EXERCISE DATA>
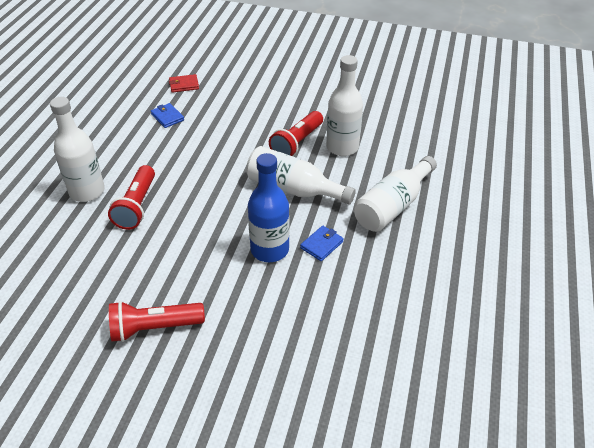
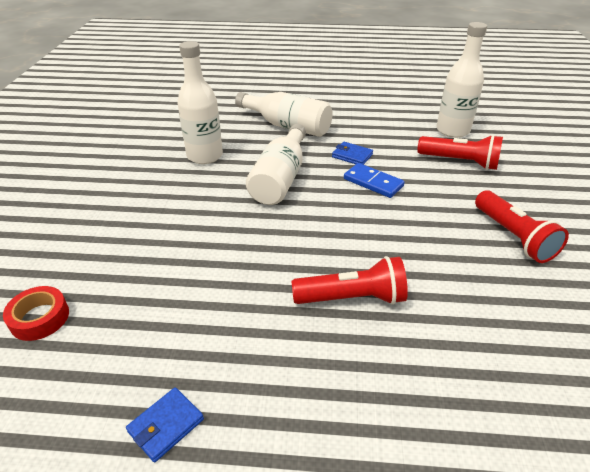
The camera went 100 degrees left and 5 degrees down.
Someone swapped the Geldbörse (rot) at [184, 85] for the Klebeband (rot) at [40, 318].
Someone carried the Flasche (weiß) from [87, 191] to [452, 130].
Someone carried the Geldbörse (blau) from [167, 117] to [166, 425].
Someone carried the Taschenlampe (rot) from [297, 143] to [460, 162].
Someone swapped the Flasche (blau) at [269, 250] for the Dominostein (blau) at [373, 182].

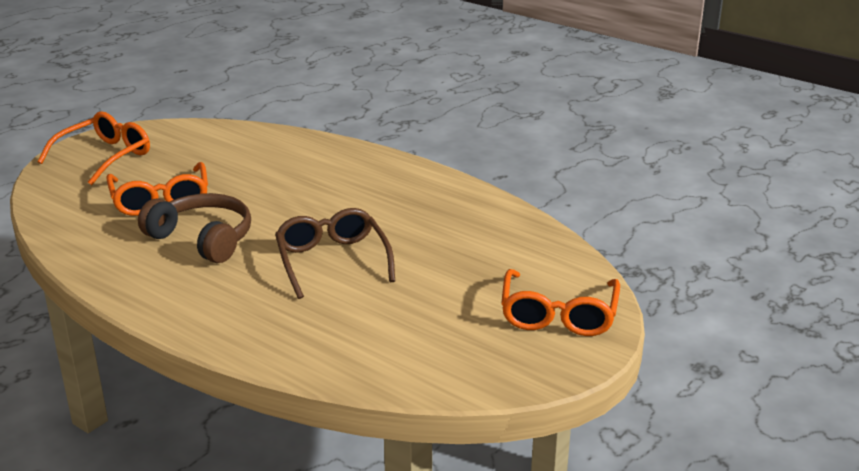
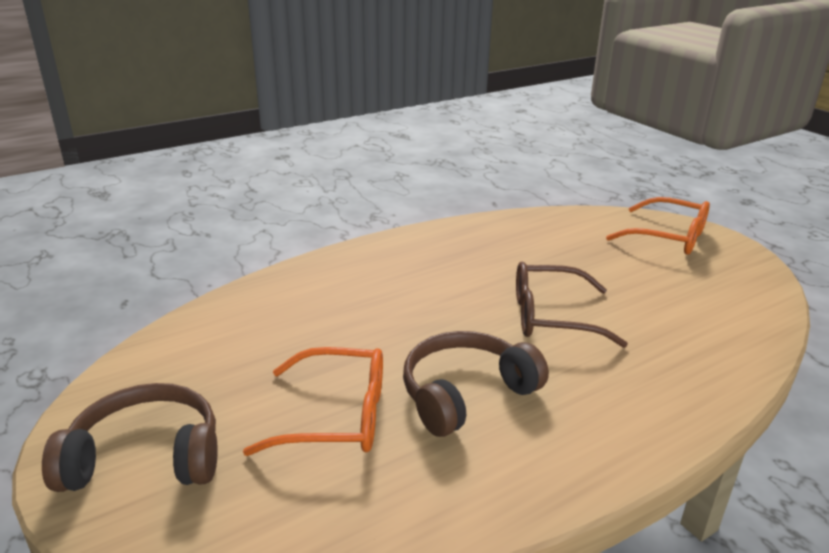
The camera went 70 degrees left and 0 degrees up.
Someone swapped the Brille (orange) at [105, 156] for the Kopfhörer (braun) at [145, 457].

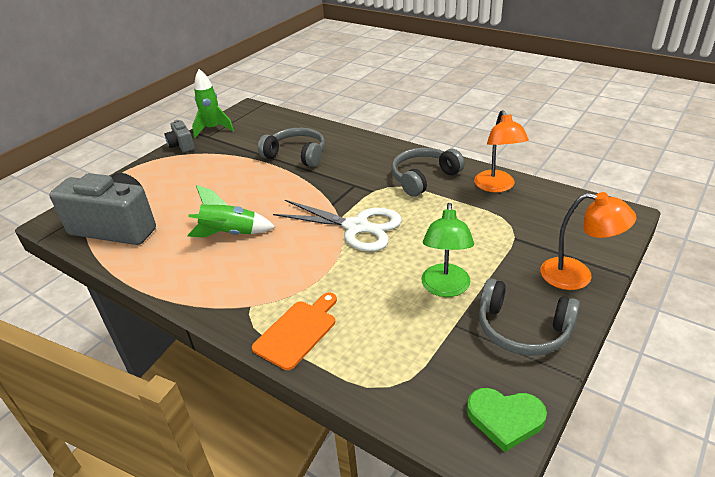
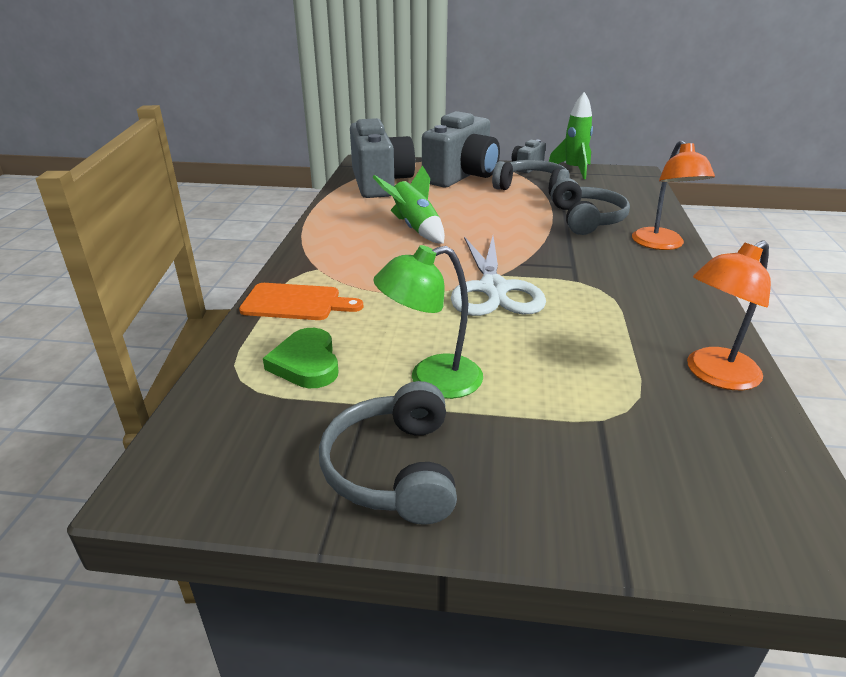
The camera went 60 degrees right and 5 degrees down.
Someone carried the Kopfhörer (grau) from [423, 178] to [532, 188].
Someone carried the Lampe (orange) from [577, 276] to [662, 244].
Someone carried the Herz (grün) from [505, 419] to [306, 363].
Someone put down the Kamera (grau) at [462, 176].

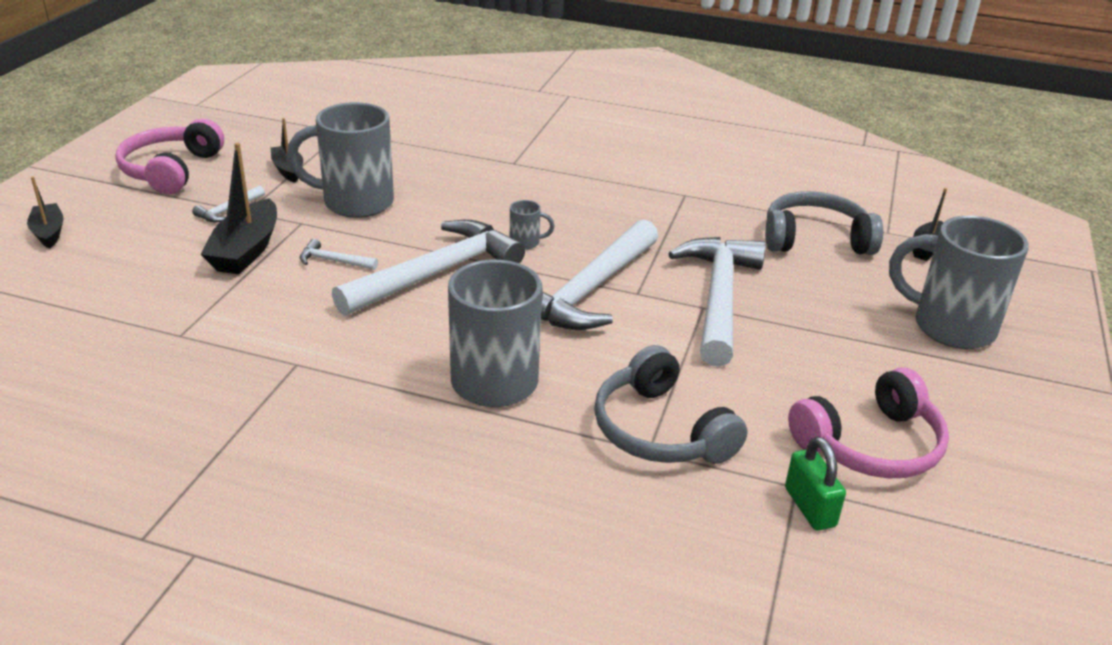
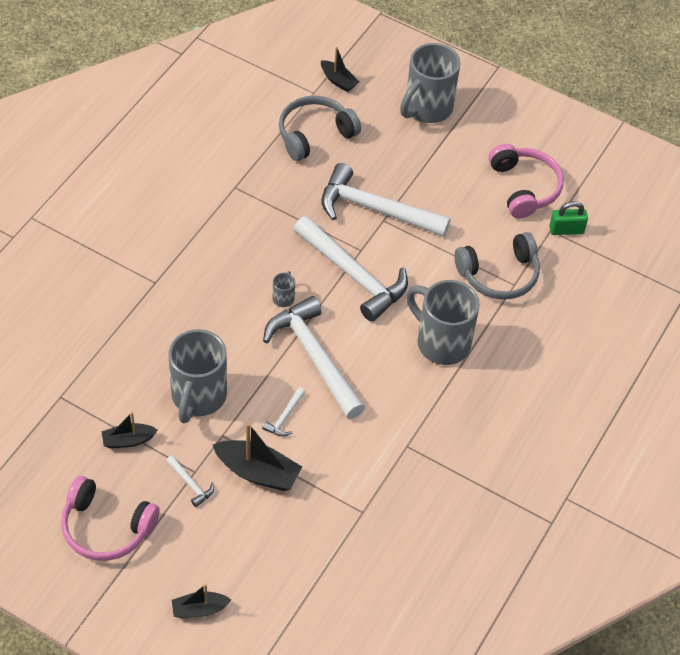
The camera went 80 degrees left and 20 degrees up.
Someone rotated the Kopfhörer (grau) at [815, 239] by 45 degrees clockwise.

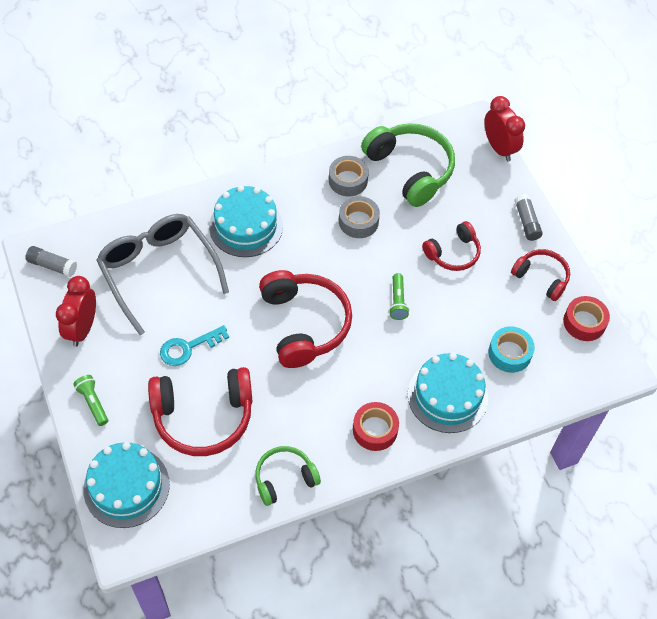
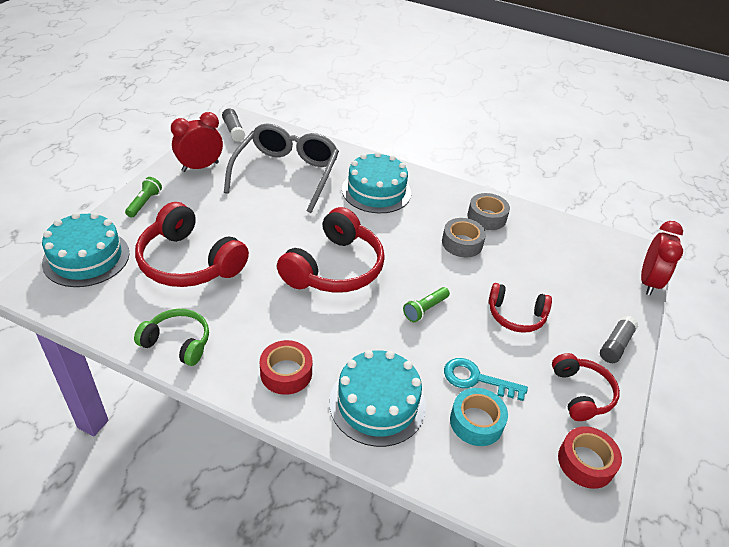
The camera went 45 degrees right and 15 degrees down.
Someone took away the Kopfhörer (grün) at [410, 169].
Someone carried the Schlüssel (türkis) from [188, 348] to [476, 379].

PROBLEM>
From the material above, set down each entry exactly, but exclude the pictures.

EXERCISE RESPONSE>
The camera went 100 degrees left and 5 degrees down.
Someone swapped the Geldbörse (rot) at [184, 85] for the Klebeband (rot) at [40, 318].
Someone carried the Flasche (weiß) from [87, 191] to [452, 130].
Someone carried the Geldbörse (blau) from [167, 117] to [166, 425].
Someone carried the Taschenlampe (rot) from [297, 143] to [460, 162].
Someone swapped the Flasche (blau) at [269, 250] for the Dominostein (blau) at [373, 182].

The camera went 70 degrees left and 0 degrees up.
Someone swapped the Brille (orange) at [105, 156] for the Kopfhörer (braun) at [145, 457].

The camera went 60 degrees right and 5 degrees down.
Someone carried the Kopfhörer (grau) from [423, 178] to [532, 188].
Someone carried the Lampe (orange) from [577, 276] to [662, 244].
Someone carried the Herz (grün) from [505, 419] to [306, 363].
Someone put down the Kamera (grau) at [462, 176].

The camera went 80 degrees left and 20 degrees up.
Someone rotated the Kopfhörer (grau) at [815, 239] by 45 degrees clockwise.

The camera went 45 degrees right and 15 degrees down.
Someone took away the Kopfhörer (grün) at [410, 169].
Someone carried the Schlüssel (türkis) from [188, 348] to [476, 379].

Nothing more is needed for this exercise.